WHAT IS NEEDED -> With the pictures left out, copy the listing below exactly.

PROVIDED INFORMATION ->
===============

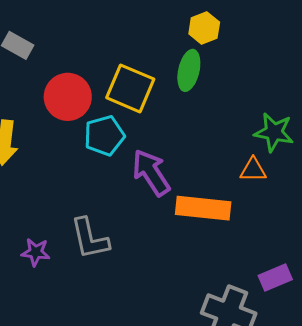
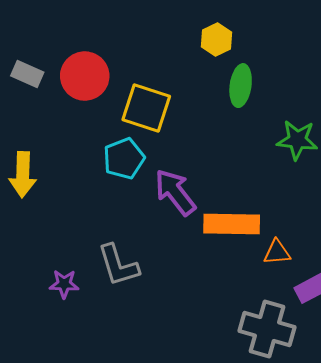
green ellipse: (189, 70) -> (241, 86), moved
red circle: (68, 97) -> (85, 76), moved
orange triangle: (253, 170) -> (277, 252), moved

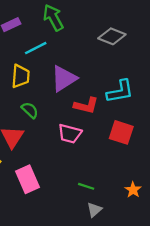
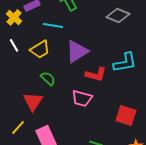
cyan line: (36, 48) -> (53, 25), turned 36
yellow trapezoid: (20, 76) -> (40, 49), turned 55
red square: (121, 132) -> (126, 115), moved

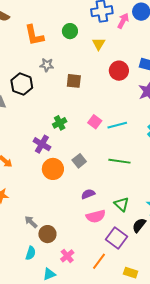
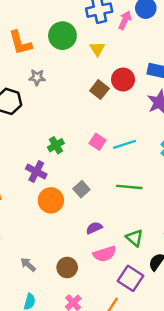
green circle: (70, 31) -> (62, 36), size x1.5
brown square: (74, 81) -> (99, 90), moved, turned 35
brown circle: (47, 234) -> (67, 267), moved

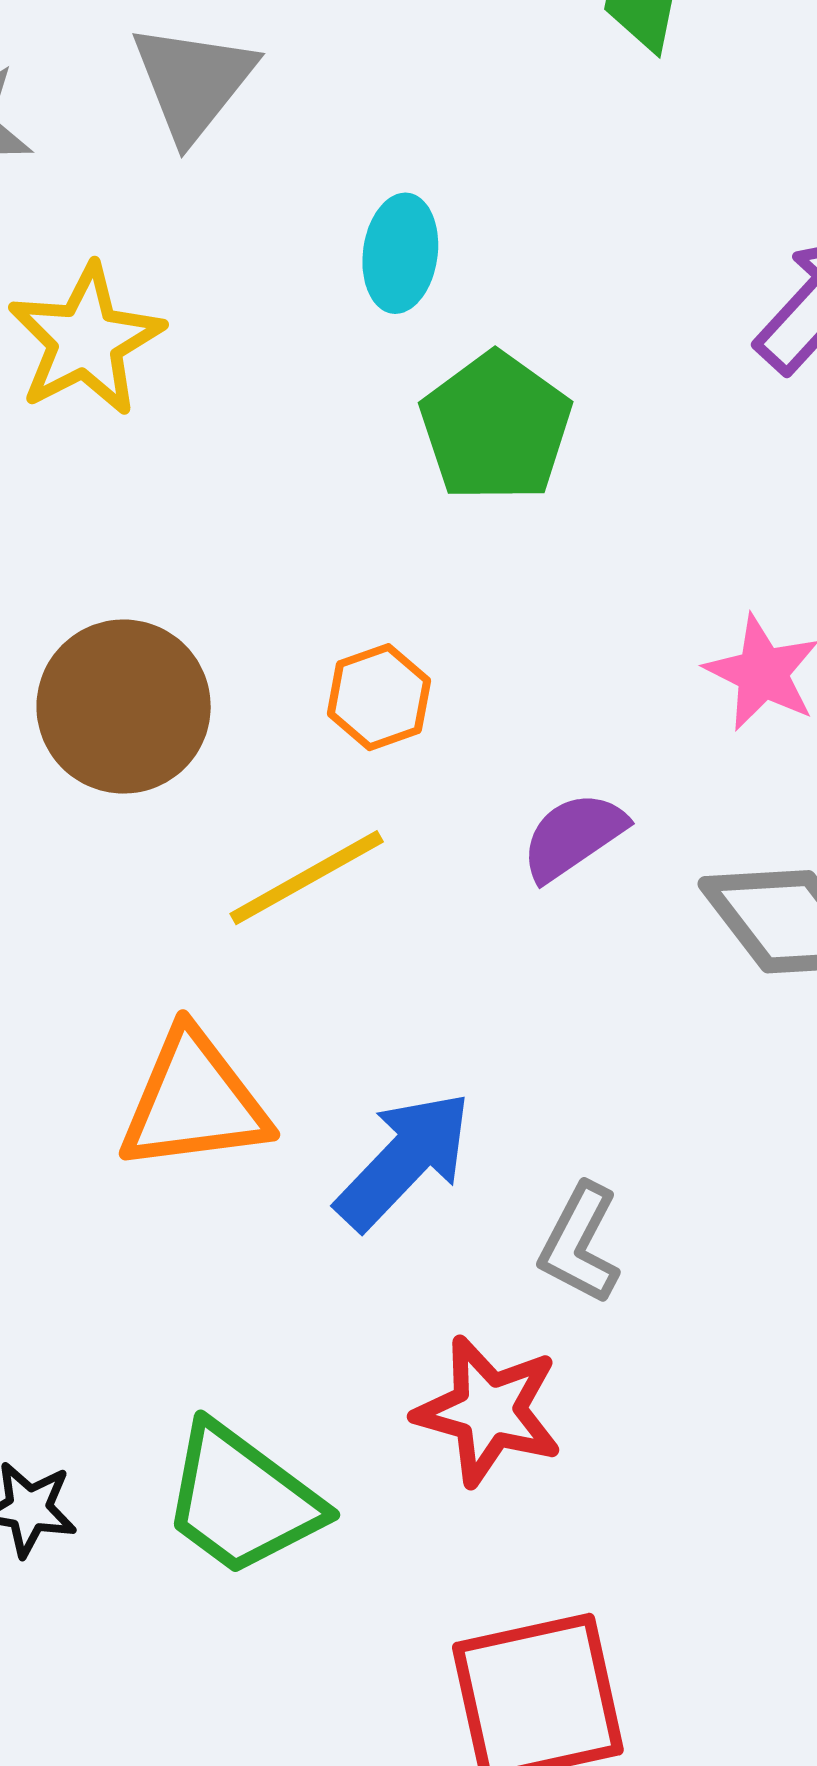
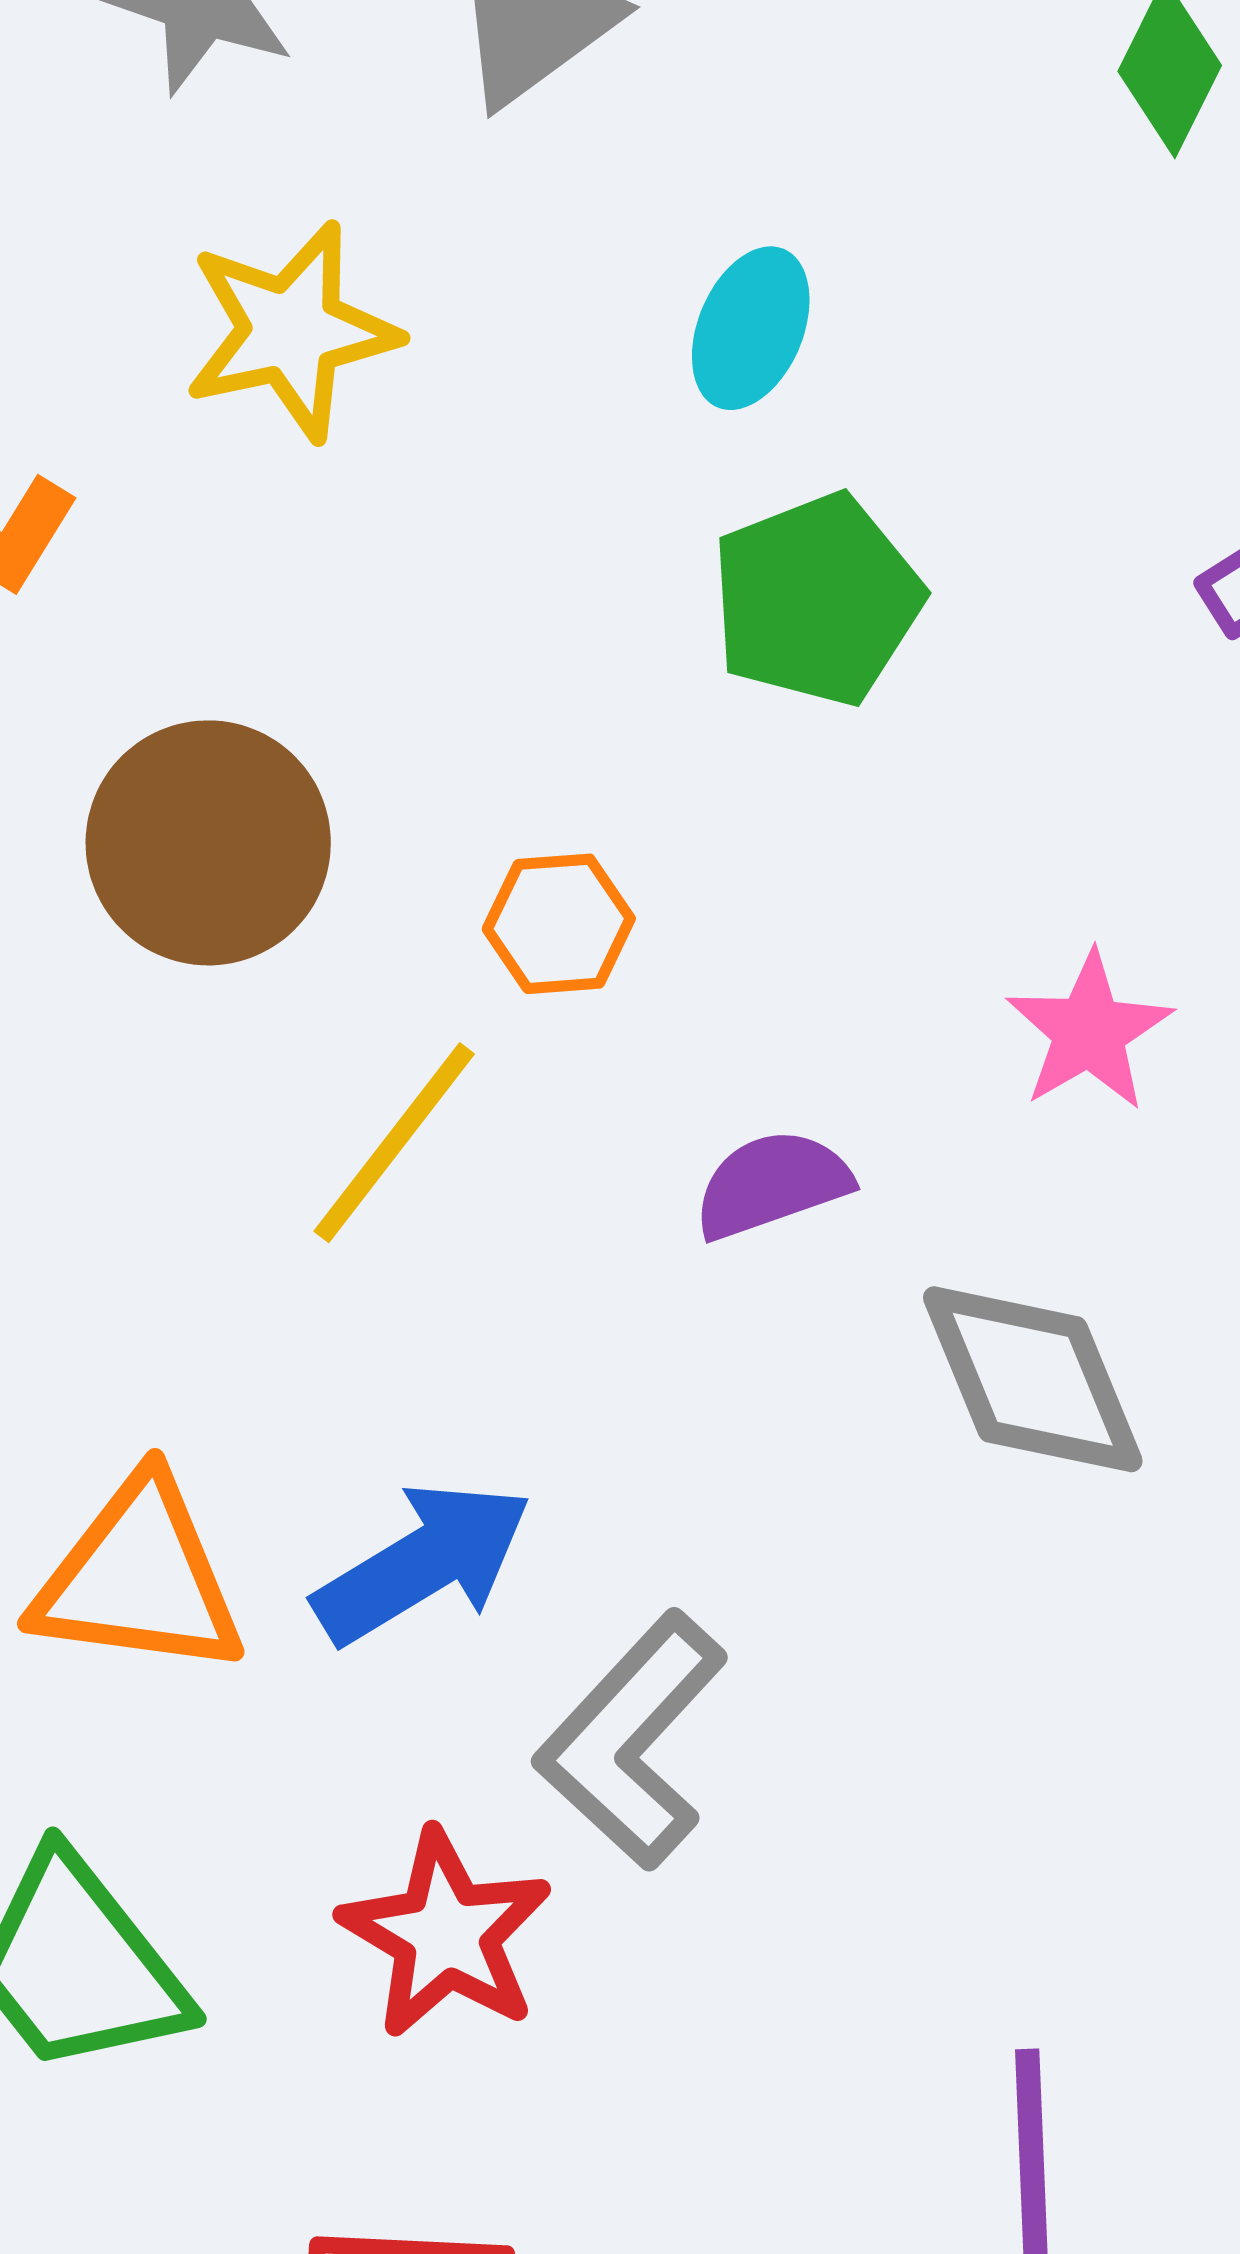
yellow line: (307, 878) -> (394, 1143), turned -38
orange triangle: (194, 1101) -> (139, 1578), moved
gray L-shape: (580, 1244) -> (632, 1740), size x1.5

===============

EXERCISE RESPONSE ->
green ellipse: (189, 70) -> (241, 86), moved
red circle: (68, 97) -> (85, 76), moved
orange triangle: (253, 170) -> (277, 252), moved

cyan line: (36, 48) -> (53, 25), turned 36
yellow trapezoid: (20, 76) -> (40, 49), turned 55
red square: (121, 132) -> (126, 115), moved

green circle: (70, 31) -> (62, 36), size x1.5
brown square: (74, 81) -> (99, 90), moved, turned 35
brown circle: (47, 234) -> (67, 267), moved

yellow line: (307, 878) -> (394, 1143), turned -38
orange triangle: (194, 1101) -> (139, 1578), moved
gray L-shape: (580, 1244) -> (632, 1740), size x1.5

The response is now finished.